((

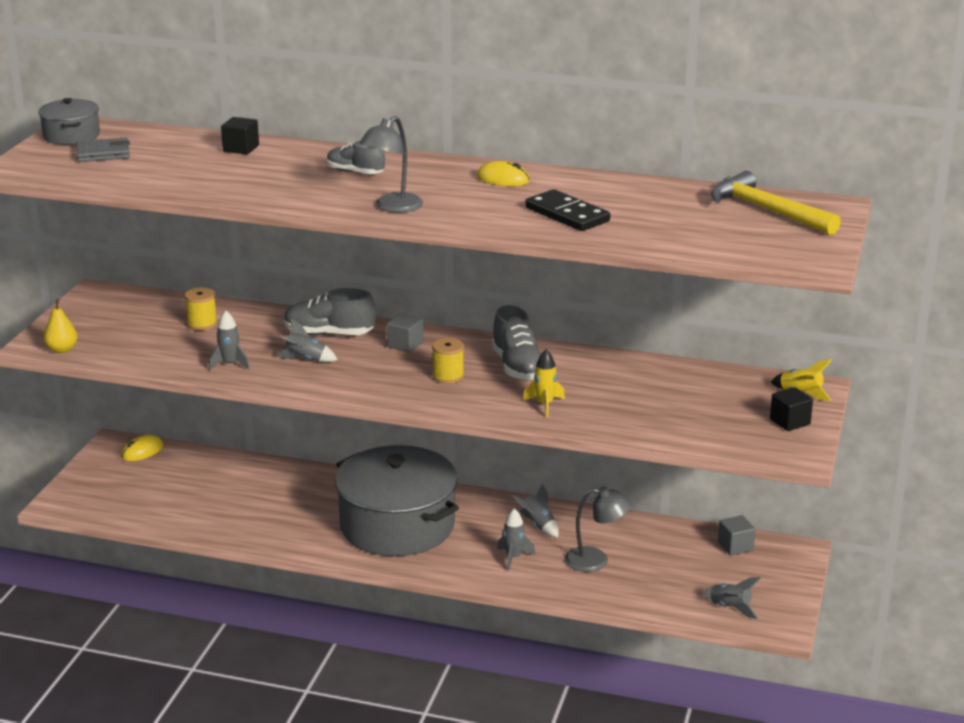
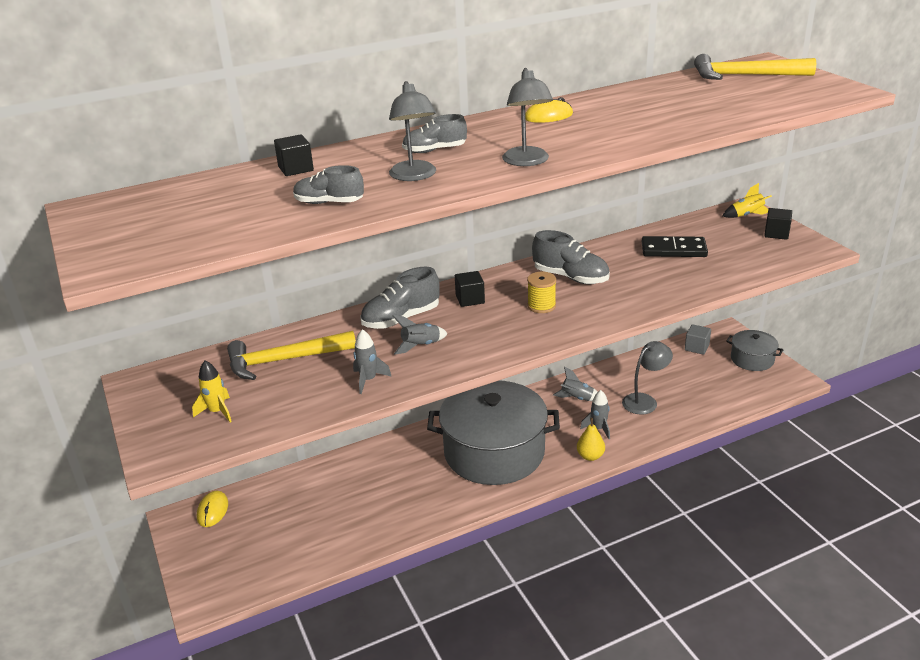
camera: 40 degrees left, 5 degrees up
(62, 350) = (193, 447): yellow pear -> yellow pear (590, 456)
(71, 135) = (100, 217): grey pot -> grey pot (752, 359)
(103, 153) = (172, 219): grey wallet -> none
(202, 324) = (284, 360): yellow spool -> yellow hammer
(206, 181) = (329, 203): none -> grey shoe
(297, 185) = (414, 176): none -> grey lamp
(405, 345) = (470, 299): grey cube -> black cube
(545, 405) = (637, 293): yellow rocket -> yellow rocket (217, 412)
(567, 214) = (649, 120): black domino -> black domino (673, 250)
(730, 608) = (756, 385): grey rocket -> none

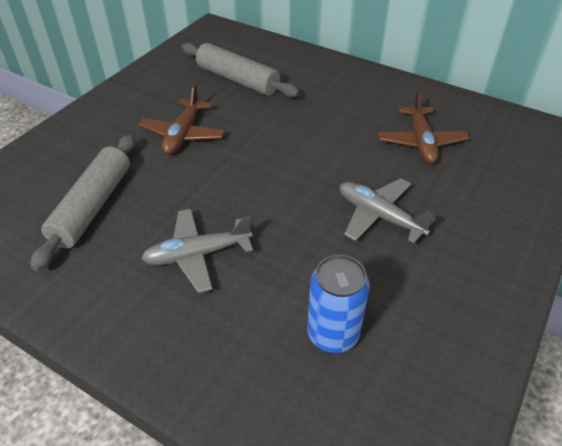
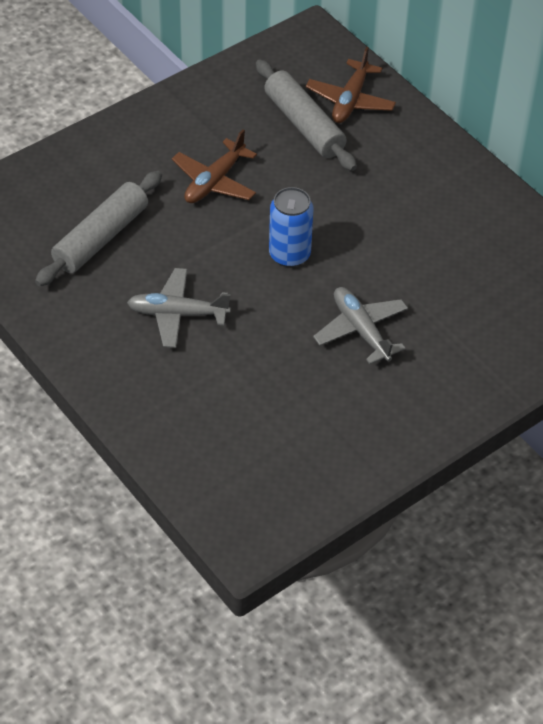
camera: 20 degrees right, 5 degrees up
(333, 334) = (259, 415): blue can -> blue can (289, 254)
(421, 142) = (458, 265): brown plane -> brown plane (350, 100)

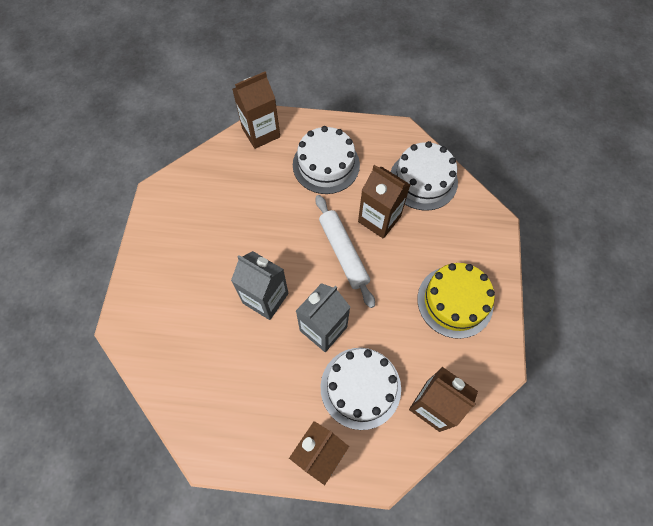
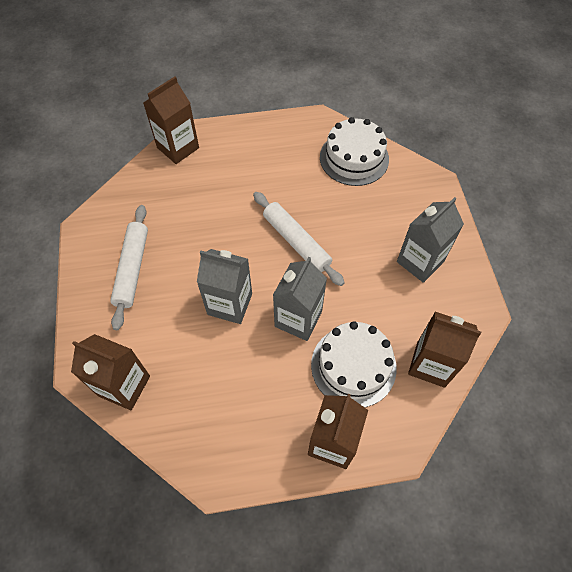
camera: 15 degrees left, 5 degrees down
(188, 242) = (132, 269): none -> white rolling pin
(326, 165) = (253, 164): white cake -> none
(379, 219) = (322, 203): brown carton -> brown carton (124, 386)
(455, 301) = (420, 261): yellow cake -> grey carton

))

● Aim of the exercise
From the data above, gather every line that includes the word "none".

● Reply to the exercise
(103, 153) = (172, 219): grey wallet -> none
(206, 181) = (329, 203): none -> grey shoe
(297, 185) = (414, 176): none -> grey lamp
(730, 608) = (756, 385): grey rocket -> none
(188, 242) = (132, 269): none -> white rolling pin
(326, 165) = (253, 164): white cake -> none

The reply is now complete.